Scan the data below for the string "none". Show every line where it turns up.

Records to use:
%%
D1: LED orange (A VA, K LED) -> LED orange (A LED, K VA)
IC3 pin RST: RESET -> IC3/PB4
%%
%%
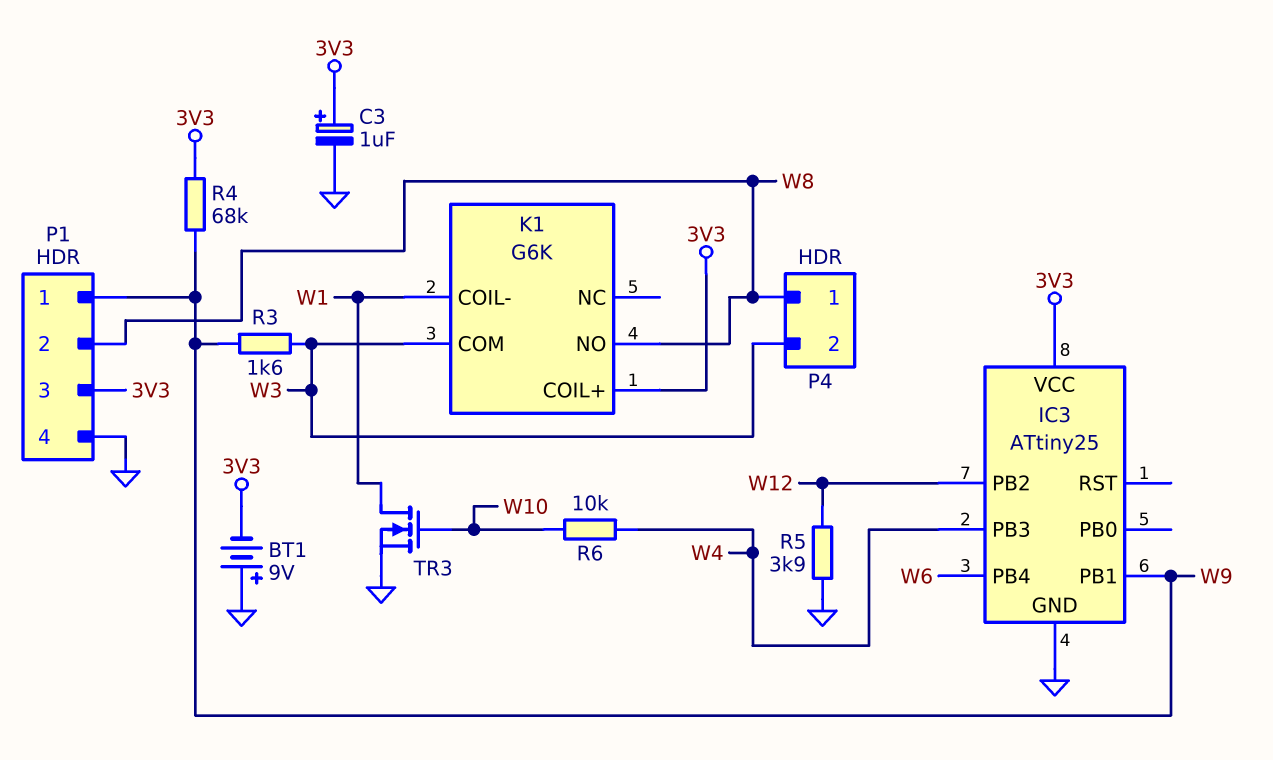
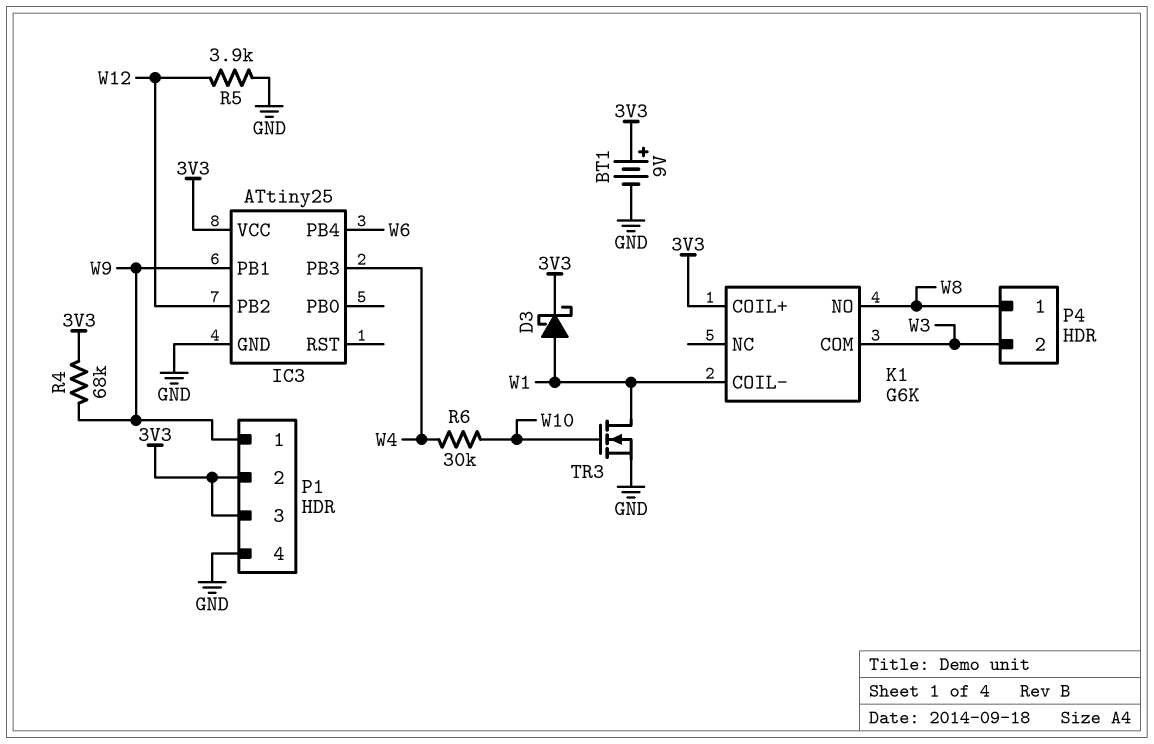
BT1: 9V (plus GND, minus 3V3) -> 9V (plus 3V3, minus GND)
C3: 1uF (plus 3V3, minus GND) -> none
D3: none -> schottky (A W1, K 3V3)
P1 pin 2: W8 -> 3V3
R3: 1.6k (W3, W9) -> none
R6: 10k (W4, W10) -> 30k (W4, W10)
%%
%%
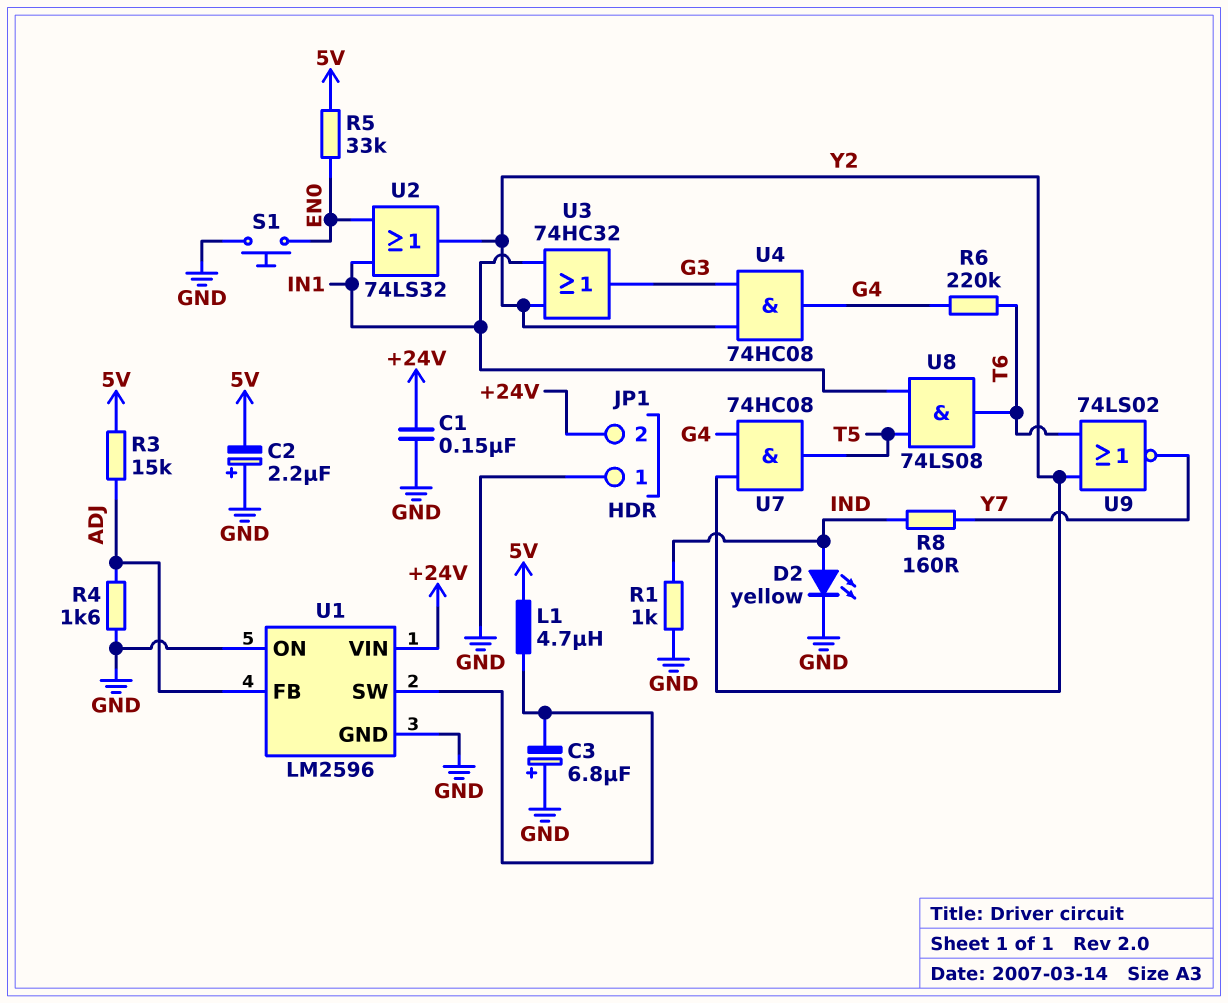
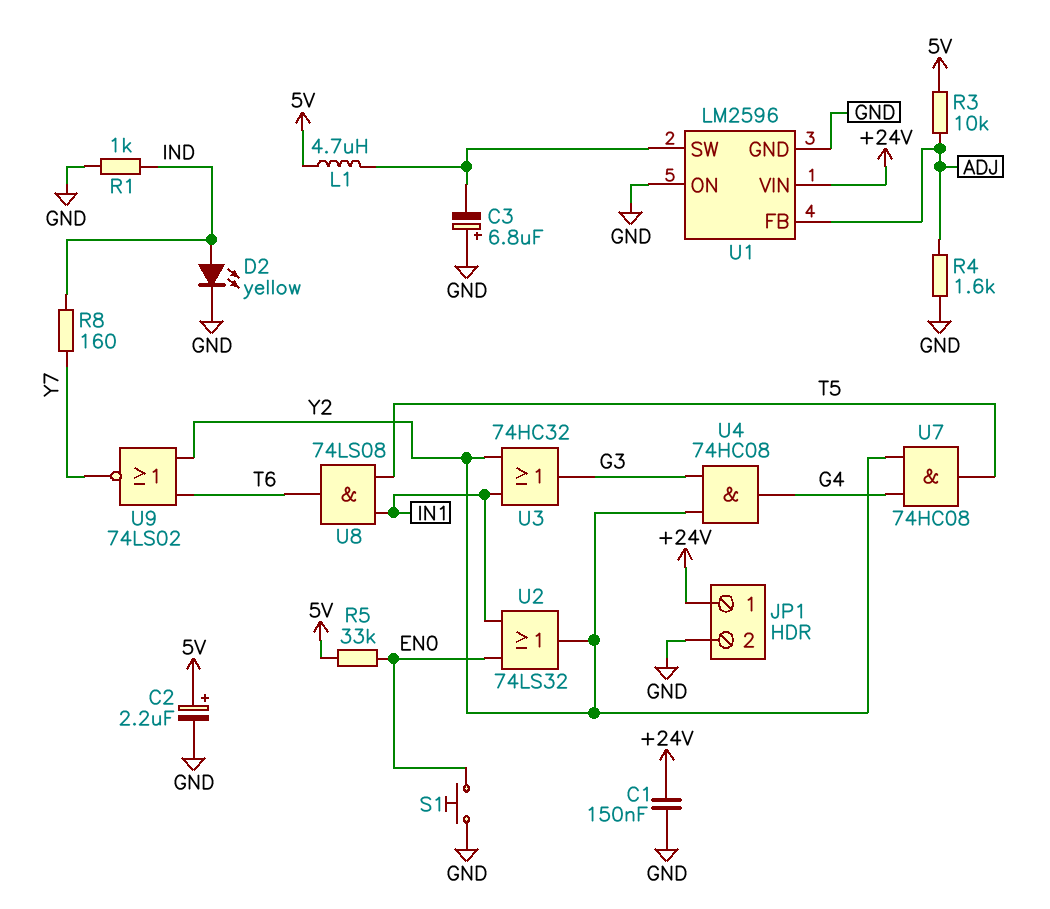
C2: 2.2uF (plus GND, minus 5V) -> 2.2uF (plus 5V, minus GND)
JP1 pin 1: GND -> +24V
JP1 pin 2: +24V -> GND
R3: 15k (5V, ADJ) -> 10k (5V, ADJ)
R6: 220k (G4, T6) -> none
%%
Solution:
C3: 1uF (plus 3V3, minus GND) -> none
D3: none -> schottky (A W1, K 3V3)
R3: 1.6k (W3, W9) -> none
R6: 220k (G4, T6) -> none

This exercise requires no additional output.